What you should do -
Your job with the data below is to output exactly the lines from the one holding "Someone carried the WhiteSpool" down to the one holding "Someone carried the GreySpool", both included, and no others.

##### Record set

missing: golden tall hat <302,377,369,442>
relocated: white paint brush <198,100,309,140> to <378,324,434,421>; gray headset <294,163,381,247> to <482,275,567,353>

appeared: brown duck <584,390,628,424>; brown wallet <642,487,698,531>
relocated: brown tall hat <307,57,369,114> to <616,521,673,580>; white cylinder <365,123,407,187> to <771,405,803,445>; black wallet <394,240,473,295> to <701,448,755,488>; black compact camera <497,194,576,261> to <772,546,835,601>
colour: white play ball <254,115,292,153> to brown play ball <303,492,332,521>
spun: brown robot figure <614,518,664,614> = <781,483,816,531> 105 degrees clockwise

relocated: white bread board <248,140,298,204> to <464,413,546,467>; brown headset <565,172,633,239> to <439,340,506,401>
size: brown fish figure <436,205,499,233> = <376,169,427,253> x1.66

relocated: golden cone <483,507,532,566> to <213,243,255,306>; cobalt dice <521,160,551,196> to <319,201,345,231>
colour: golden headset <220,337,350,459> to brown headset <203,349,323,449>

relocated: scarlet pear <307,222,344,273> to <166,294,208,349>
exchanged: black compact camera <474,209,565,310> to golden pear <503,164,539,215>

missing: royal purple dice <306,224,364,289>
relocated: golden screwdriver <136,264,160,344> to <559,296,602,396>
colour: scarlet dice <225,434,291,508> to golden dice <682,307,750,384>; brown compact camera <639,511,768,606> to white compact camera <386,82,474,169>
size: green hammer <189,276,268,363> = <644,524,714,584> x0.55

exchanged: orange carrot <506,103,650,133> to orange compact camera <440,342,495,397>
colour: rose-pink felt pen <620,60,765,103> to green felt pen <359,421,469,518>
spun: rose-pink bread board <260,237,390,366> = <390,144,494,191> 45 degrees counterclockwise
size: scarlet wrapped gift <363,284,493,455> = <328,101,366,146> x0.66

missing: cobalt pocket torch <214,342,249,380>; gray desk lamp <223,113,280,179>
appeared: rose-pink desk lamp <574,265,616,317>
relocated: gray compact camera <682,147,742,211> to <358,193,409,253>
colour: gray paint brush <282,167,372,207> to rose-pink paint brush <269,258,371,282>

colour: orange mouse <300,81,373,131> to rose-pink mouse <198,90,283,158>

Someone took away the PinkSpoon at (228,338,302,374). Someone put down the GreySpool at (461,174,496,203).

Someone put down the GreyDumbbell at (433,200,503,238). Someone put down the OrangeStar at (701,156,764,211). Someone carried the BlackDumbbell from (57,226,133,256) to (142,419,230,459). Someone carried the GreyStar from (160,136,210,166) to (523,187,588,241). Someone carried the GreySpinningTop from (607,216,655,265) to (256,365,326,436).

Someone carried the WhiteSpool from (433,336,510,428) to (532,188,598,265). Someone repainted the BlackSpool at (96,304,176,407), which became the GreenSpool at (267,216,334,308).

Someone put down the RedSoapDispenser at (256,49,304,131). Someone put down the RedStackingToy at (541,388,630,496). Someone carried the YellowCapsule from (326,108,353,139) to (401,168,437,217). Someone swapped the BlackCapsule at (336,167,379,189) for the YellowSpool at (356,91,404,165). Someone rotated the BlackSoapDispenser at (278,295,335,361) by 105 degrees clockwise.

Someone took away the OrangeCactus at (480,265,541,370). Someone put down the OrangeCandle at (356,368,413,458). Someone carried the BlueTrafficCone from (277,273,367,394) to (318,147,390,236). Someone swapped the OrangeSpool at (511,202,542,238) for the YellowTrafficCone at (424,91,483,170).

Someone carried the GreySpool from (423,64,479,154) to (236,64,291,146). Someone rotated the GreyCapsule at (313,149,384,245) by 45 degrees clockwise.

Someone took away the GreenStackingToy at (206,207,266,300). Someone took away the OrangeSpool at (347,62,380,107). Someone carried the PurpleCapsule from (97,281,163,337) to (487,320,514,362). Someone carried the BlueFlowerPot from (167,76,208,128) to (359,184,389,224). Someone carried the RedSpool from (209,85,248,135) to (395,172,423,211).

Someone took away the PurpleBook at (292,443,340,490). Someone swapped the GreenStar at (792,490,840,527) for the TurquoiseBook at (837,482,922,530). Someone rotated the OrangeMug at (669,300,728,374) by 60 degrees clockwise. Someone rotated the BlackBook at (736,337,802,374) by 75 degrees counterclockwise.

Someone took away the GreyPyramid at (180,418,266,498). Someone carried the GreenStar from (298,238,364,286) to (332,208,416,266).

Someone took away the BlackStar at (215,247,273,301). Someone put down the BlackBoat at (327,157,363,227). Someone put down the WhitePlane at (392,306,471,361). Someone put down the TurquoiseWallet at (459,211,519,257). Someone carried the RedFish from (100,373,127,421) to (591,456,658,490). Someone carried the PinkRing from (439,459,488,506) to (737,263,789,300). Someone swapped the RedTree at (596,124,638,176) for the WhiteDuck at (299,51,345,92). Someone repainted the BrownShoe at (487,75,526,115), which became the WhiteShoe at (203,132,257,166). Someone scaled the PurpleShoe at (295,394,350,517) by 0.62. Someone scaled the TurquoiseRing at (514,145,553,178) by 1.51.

##########

Solution to this task -
Someone carried the WhiteSpool from (433,336,510,428) to (532,188,598,265). Someone repainted the BlackSpool at (96,304,176,407), which became the GreenSpool at (267,216,334,308).

Someone put down the RedSoapDispenser at (256,49,304,131). Someone put down the RedStackingToy at (541,388,630,496). Someone carried the YellowCapsule from (326,108,353,139) to (401,168,437,217). Someone swapped the BlackCapsule at (336,167,379,189) for the YellowSpool at (356,91,404,165). Someone rotated the BlackSoapDispenser at (278,295,335,361) by 105 degrees clockwise.

Someone took away the OrangeCactus at (480,265,541,370). Someone put down the OrangeCandle at (356,368,413,458). Someone carried the BlueTrafficCone from (277,273,367,394) to (318,147,390,236). Someone swapped the OrangeSpool at (511,202,542,238) for the YellowTrafficCone at (424,91,483,170).

Someone carried the GreySpool from (423,64,479,154) to (236,64,291,146). Someone rotated the GreyCapsule at (313,149,384,245) by 45 degrees clockwise.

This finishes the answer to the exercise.